Repeat the following lines exactly and nothing else: the line containing "colour | white" and each line after it through the end of the listing.

------------

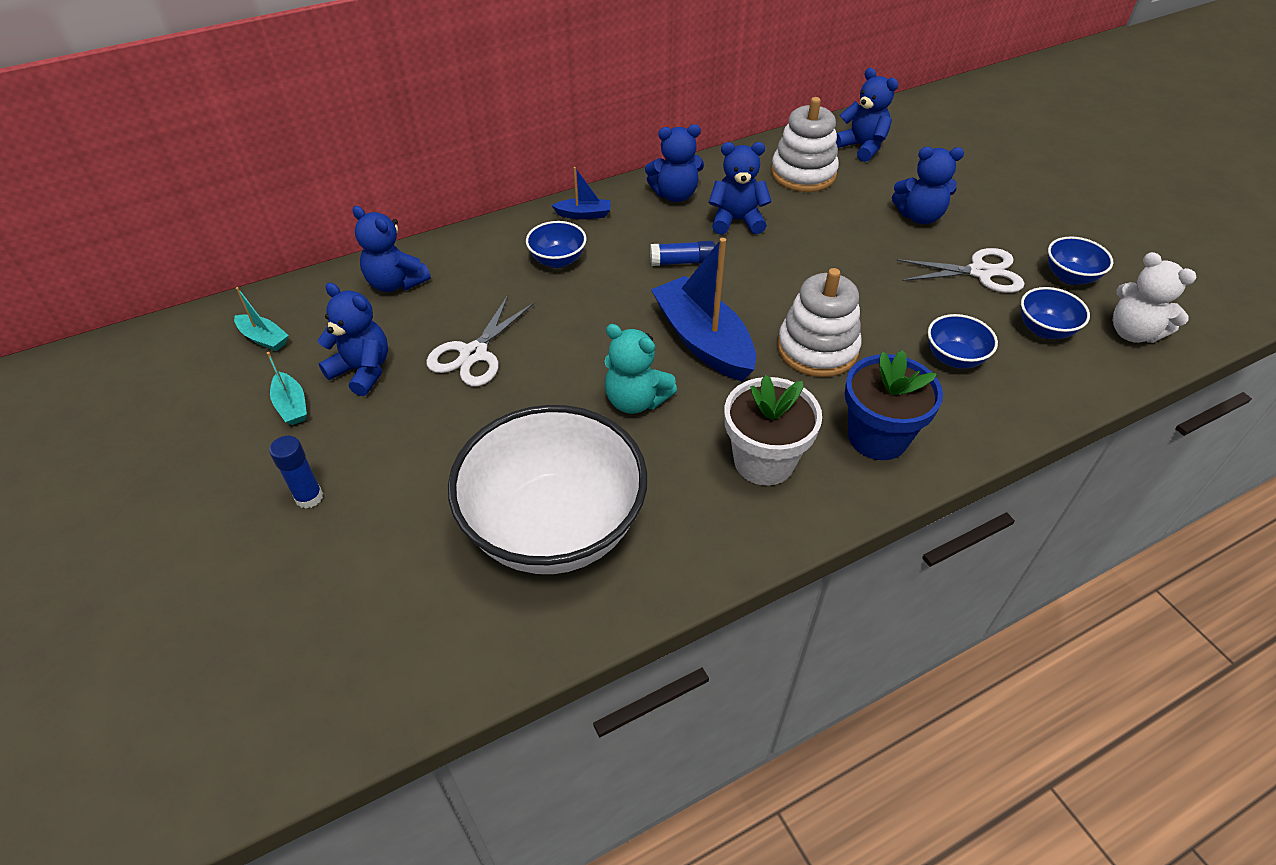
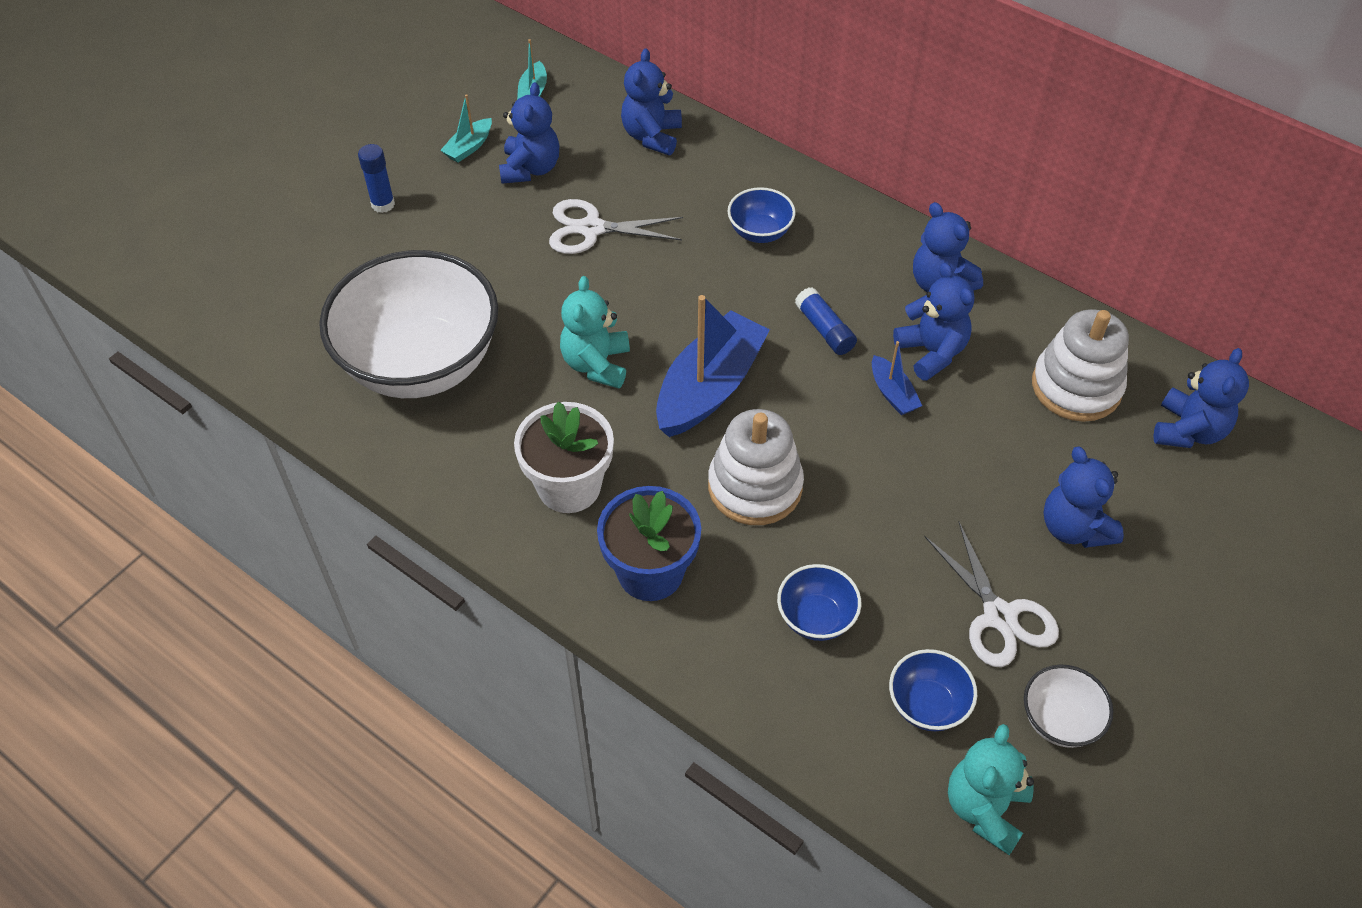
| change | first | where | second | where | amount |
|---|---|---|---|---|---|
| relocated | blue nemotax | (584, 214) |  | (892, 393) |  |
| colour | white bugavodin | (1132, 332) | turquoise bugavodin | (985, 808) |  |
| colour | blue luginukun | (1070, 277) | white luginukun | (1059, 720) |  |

------------

=== Result of this task ===
| colour | white bugavodin | (1132, 332) | turquoise bugavodin | (985, 808) |  |
| colour | blue luginukun | (1070, 277) | white luginukun | (1059, 720) |  |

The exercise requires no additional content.